◆ **TASK DETAILS**: Reproduce word for word the lines between those holding "(420, 143) = (601, 237): grey" and "(427, 480) = (215, 330): none", inclusive, and nothing else from the data below.

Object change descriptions
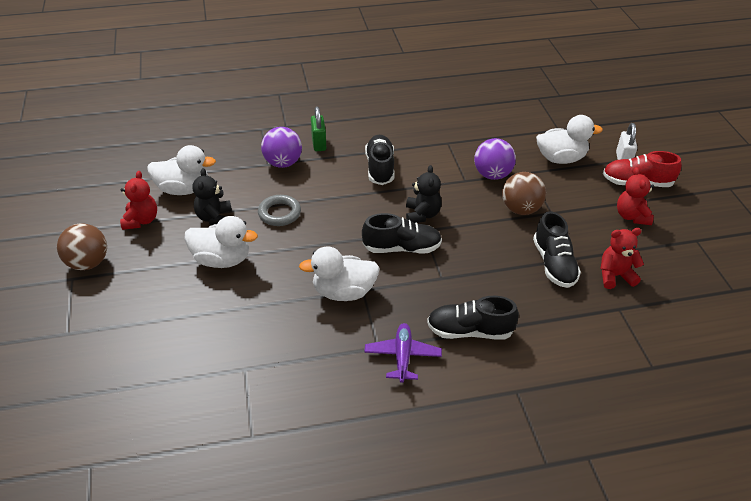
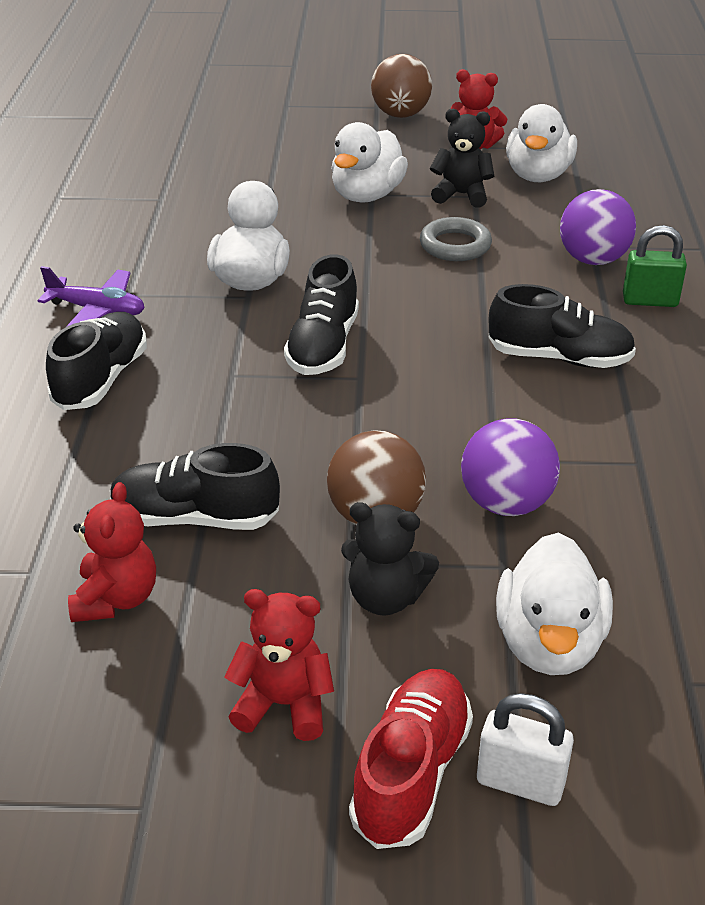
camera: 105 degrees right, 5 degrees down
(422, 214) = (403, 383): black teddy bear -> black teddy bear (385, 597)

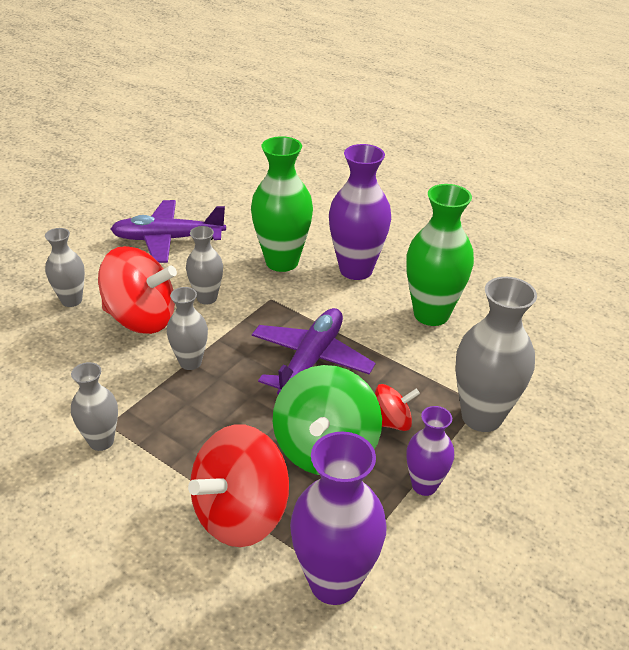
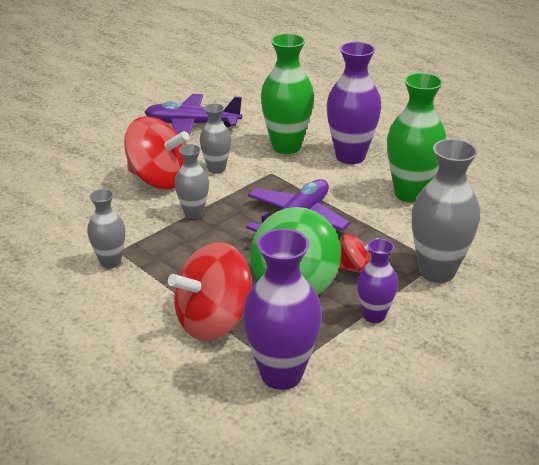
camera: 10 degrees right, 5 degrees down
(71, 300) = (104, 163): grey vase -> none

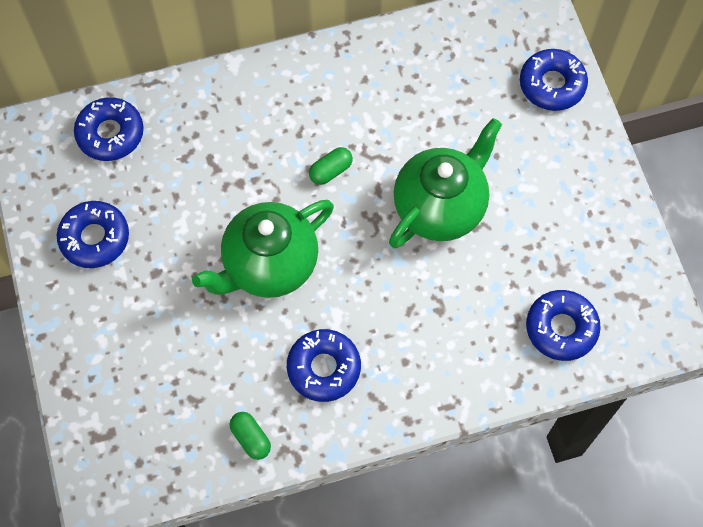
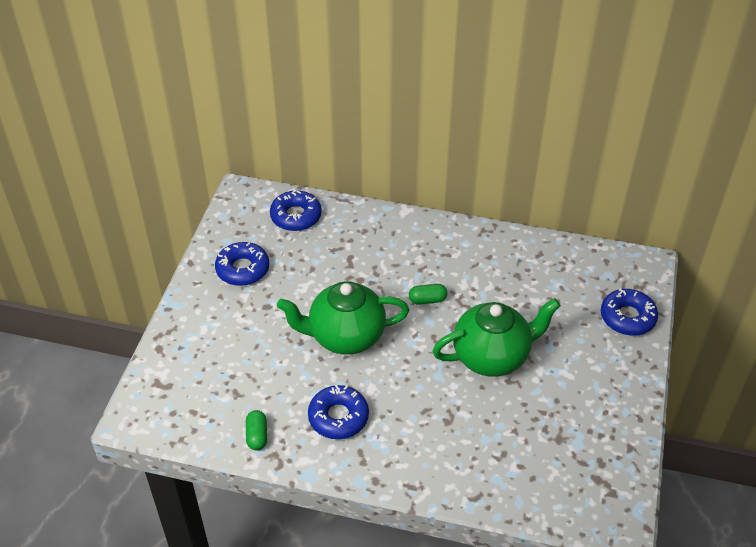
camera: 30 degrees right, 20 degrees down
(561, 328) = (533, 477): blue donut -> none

--

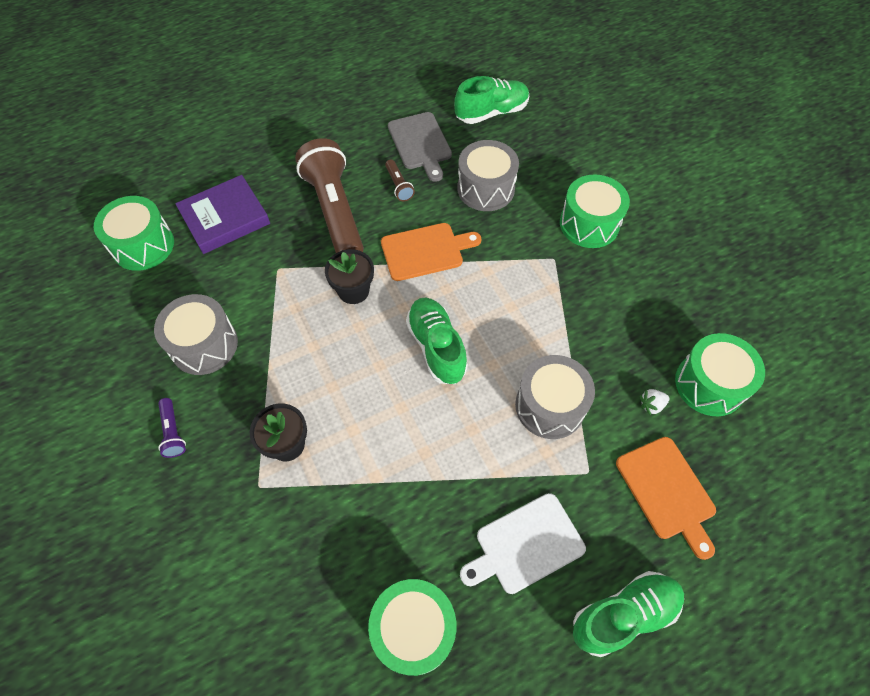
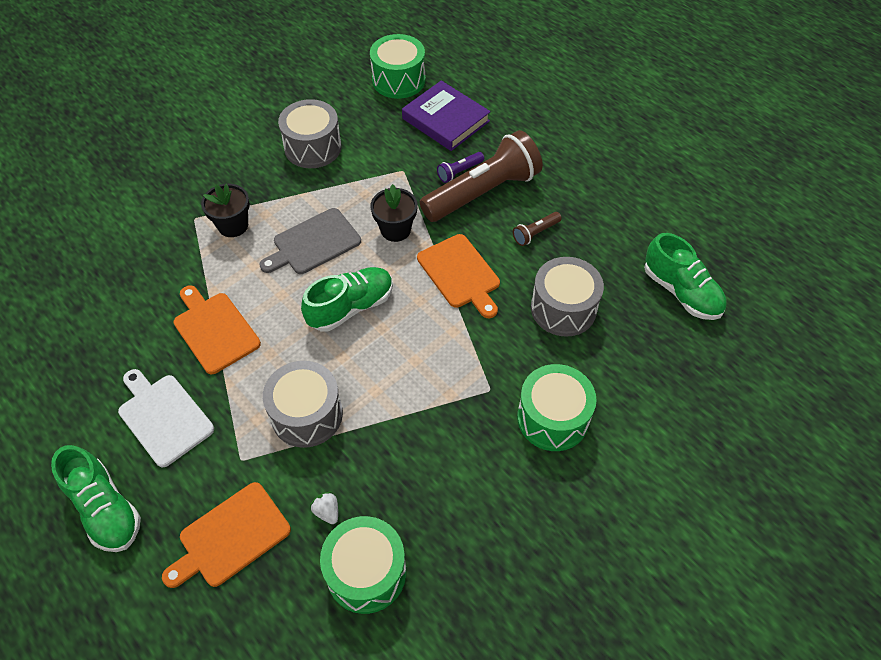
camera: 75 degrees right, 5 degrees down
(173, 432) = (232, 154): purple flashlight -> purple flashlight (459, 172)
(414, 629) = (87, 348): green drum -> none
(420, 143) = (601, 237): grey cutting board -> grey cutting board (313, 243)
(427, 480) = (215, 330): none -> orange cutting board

◆ **RESULT OF THE TASK**:
(420, 143) = (601, 237): grey cutting board -> grey cutting board (313, 243)
(427, 480) = (215, 330): none -> orange cutting board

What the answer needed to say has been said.